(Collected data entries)

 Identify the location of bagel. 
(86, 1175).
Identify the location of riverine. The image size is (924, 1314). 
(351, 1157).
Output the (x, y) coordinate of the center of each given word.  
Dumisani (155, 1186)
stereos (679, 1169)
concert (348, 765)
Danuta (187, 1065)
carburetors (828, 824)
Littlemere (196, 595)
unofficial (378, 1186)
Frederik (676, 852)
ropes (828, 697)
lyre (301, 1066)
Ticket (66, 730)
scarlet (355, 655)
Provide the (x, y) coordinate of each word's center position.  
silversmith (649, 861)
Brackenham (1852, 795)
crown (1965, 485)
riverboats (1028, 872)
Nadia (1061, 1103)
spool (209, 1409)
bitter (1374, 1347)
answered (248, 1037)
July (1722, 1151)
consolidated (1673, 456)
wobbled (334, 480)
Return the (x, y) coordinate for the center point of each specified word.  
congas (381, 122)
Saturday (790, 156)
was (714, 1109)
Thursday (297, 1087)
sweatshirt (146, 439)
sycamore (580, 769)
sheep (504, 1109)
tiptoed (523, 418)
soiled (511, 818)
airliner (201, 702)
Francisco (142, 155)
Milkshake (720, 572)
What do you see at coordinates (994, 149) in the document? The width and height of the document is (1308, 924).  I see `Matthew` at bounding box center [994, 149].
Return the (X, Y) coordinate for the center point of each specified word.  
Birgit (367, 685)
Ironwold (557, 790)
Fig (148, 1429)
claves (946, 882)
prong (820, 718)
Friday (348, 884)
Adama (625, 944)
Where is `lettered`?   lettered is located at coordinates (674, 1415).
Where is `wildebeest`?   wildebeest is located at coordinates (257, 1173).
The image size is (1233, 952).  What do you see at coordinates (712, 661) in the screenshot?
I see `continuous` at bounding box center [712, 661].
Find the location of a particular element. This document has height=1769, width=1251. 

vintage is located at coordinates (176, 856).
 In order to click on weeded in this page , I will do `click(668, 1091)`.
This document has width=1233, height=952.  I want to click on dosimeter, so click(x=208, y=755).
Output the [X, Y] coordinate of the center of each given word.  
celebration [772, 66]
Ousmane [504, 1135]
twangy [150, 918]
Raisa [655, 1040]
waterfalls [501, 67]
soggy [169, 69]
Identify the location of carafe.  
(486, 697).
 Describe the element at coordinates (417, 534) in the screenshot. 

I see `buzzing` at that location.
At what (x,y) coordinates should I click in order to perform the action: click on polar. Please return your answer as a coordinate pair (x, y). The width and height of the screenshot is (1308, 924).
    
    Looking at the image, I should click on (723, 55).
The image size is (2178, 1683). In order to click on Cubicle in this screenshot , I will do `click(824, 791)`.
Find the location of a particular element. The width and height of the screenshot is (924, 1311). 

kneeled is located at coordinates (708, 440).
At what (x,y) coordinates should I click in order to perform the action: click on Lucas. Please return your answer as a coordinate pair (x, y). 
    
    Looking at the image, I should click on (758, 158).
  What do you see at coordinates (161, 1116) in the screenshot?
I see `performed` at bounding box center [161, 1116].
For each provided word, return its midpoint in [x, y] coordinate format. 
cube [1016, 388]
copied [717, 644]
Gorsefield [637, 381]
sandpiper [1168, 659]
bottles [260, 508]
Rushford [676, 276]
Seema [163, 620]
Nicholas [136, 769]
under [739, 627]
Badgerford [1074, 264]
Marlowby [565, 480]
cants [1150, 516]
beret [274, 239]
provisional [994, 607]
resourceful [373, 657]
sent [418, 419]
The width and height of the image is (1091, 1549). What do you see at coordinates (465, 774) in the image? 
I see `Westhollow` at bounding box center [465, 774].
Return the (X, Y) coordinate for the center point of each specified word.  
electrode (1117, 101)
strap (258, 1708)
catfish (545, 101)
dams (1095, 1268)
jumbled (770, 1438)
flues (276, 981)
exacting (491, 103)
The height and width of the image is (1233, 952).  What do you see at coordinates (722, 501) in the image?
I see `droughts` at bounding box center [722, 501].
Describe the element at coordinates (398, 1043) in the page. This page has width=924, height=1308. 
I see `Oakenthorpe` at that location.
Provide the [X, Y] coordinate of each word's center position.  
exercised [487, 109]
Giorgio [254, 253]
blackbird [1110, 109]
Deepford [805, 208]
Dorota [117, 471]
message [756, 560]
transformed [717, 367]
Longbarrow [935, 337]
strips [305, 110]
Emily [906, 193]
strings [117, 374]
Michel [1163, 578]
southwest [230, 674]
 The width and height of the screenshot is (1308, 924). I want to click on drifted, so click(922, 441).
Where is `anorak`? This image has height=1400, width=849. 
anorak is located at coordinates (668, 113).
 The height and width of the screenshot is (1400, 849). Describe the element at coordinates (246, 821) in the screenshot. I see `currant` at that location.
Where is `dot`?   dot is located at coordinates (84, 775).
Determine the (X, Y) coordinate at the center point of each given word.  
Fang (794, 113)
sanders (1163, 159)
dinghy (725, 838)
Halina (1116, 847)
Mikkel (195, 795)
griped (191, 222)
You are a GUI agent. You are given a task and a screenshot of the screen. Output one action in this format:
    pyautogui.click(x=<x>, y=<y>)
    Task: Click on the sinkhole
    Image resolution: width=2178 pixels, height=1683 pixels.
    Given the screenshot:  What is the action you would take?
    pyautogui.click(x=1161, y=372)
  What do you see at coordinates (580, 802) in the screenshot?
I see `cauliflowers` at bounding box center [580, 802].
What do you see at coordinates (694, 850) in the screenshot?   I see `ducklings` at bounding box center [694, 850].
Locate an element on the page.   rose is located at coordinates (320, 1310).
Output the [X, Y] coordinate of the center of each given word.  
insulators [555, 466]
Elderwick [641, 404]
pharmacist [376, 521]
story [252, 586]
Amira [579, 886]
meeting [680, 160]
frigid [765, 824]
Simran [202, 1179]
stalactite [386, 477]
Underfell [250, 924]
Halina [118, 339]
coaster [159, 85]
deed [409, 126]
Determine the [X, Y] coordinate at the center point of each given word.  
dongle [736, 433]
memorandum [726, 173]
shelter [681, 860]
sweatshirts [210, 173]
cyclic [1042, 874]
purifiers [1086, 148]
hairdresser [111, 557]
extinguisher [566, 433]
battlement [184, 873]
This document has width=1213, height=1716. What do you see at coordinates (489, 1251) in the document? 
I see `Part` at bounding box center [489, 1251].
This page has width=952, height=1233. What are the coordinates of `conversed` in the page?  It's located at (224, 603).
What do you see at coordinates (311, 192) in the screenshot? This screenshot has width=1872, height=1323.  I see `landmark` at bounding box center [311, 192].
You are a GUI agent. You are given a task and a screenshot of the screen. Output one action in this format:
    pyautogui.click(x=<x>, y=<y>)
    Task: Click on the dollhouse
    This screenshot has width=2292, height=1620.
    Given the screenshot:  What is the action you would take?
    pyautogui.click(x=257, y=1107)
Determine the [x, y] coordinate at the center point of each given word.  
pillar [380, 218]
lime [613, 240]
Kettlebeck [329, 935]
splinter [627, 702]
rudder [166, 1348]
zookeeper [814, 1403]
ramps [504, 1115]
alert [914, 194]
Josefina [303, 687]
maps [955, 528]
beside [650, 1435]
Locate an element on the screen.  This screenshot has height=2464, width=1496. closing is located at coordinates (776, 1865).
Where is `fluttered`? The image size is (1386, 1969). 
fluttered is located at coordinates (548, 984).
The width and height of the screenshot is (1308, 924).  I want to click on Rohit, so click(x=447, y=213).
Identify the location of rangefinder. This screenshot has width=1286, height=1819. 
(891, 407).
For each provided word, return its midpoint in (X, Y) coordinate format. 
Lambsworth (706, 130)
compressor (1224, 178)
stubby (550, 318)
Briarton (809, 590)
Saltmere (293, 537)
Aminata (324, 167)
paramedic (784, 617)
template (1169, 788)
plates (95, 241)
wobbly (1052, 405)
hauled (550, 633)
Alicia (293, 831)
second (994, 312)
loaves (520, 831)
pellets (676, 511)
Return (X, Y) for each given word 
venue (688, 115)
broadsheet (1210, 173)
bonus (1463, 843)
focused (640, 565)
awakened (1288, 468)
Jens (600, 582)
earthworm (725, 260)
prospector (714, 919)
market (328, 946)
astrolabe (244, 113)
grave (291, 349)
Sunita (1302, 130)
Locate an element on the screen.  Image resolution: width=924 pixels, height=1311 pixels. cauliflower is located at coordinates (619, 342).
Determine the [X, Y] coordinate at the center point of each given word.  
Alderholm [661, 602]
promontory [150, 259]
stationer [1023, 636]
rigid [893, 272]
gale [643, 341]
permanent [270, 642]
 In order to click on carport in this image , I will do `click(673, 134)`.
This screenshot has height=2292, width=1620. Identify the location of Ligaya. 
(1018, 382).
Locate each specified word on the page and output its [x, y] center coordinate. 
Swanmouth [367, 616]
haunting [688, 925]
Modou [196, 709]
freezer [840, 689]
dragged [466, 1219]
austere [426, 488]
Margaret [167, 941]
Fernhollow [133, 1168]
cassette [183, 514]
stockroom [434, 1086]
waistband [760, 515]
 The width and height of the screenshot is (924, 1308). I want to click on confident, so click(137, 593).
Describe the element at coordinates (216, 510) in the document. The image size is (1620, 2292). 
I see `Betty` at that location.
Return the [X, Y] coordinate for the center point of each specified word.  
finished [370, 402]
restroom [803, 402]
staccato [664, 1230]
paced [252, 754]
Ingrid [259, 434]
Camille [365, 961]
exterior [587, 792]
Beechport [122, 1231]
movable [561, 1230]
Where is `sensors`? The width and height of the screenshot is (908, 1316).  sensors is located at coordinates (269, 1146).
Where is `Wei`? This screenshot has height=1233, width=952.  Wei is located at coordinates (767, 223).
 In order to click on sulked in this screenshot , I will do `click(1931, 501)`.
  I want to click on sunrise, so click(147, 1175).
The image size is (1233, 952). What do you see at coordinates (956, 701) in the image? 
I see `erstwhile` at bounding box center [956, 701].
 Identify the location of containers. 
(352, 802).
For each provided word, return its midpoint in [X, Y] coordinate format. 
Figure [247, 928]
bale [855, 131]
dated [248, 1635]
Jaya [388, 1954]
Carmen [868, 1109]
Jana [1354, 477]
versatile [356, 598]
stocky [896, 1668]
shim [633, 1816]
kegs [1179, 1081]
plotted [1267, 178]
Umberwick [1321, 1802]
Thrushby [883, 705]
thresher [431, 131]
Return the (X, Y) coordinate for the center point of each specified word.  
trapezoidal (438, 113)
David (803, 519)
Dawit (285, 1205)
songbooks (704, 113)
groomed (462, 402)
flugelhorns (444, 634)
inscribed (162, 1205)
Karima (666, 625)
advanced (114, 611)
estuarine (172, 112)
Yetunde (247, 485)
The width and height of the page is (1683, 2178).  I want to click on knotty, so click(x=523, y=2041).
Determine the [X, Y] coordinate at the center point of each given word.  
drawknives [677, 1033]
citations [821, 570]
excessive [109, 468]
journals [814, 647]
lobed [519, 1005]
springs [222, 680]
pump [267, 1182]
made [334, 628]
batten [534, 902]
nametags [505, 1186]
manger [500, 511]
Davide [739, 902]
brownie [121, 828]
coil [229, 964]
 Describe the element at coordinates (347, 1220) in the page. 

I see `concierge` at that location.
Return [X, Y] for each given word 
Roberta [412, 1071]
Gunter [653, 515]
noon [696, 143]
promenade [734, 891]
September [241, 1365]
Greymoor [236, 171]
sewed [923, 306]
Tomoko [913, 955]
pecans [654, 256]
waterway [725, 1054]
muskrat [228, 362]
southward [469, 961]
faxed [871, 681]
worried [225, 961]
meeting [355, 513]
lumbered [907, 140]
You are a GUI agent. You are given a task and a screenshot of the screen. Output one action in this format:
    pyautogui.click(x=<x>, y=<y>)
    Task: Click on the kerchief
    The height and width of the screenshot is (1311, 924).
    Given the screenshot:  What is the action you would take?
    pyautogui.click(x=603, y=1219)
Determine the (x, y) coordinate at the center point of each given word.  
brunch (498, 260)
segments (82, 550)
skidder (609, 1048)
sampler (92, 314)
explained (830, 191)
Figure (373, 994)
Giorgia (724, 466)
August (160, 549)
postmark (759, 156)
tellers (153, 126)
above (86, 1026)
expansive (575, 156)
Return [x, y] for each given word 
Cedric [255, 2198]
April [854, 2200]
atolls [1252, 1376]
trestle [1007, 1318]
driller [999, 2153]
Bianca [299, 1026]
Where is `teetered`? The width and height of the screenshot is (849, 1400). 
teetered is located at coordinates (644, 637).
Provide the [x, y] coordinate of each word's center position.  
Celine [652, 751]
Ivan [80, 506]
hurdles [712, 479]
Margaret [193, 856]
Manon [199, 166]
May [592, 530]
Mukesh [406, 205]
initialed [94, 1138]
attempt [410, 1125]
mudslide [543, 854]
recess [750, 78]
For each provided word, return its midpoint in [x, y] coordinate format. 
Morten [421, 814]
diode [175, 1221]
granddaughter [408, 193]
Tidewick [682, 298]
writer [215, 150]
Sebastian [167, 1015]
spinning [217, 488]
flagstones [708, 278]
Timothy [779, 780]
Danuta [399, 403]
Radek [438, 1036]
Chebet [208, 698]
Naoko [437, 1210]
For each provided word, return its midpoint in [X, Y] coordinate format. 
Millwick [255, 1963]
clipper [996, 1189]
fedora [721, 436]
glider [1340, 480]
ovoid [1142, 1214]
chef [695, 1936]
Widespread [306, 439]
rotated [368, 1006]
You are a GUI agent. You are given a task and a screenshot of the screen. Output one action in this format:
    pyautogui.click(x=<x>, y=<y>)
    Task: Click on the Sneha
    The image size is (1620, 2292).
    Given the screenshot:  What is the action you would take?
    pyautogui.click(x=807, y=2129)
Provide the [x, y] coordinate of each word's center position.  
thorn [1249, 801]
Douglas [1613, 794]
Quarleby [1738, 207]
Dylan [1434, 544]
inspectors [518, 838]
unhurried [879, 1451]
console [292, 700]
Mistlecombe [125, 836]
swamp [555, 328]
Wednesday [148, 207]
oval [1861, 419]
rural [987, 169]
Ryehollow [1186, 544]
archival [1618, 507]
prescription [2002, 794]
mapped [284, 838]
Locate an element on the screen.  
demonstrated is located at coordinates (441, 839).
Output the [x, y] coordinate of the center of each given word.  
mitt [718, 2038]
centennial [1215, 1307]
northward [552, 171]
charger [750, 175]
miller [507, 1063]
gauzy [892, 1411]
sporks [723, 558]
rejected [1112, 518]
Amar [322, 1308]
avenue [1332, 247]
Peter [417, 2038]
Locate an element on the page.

**Work instructions**
Quote the lines of the listing from the one containing "dated [248, 1635]" through the one containing "lumbered [907, 140]", both included.

**Output**
dated [248, 1635]
Jaya [388, 1954]
Carmen [868, 1109]
Jana [1354, 477]
versatile [356, 598]
stocky [896, 1668]
shim [633, 1816]
kegs [1179, 1081]
plotted [1267, 178]
Umberwick [1321, 1802]
Thrushby [883, 705]
thresher [431, 131]
Return the (X, Y) coordinate for the center point of each specified word.  
trapezoidal (438, 113)
David (803, 519)
Dawit (285, 1205)
songbooks (704, 113)
groomed (462, 402)
flugelhorns (444, 634)
inscribed (162, 1205)
Karima (666, 625)
advanced (114, 611)
estuarine (172, 112)
Yetunde (247, 485)
The width and height of the page is (1683, 2178).  I want to click on knotty, so click(x=523, y=2041).
Determine the [X, Y] coordinate at the center point of each given word.  
drawknives [677, 1033]
citations [821, 570]
excessive [109, 468]
journals [814, 647]
lobed [519, 1005]
springs [222, 680]
pump [267, 1182]
made [334, 628]
batten [534, 902]
nametags [505, 1186]
manger [500, 511]
Davide [739, 902]
brownie [121, 828]
coil [229, 964]
 Describe the element at coordinates (347, 1220) in the page. 

I see `concierge` at that location.
Return [X, Y] for each given word 
Roberta [412, 1071]
Gunter [653, 515]
noon [696, 143]
promenade [734, 891]
September [241, 1365]
Greymoor [236, 171]
sewed [923, 306]
Tomoko [913, 955]
pecans [654, 256]
waterway [725, 1054]
muskrat [228, 362]
southward [469, 961]
faxed [871, 681]
worried [225, 961]
meeting [355, 513]
lumbered [907, 140]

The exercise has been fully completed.